### WORK ORDER
Instruction for the entries that follow: retype exactly the lines from the line with "new: turquoise pump bottle 275, 451, 44, 89" to the line with "shifted: purple stockpot", both included, and omit all others.

Start of SUPPLIED INFORMATION

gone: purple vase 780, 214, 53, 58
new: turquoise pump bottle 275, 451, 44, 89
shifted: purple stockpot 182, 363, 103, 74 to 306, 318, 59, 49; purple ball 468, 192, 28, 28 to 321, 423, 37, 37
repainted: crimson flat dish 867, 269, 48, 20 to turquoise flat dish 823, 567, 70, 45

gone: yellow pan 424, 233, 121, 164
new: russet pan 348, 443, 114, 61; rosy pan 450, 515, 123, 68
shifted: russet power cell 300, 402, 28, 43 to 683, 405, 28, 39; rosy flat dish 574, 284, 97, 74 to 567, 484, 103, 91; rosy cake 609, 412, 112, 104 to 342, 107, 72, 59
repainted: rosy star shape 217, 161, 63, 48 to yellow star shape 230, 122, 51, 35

End of SUPPLIED INFORMATION

### WRITTEN RESPONSE
new: turquoise pump bottle 275, 451, 44, 89
shifted: purple stockpot 182, 363, 103, 74 to 306, 318, 59, 49; purple ball 468, 192, 28, 28 to 321, 423, 37, 37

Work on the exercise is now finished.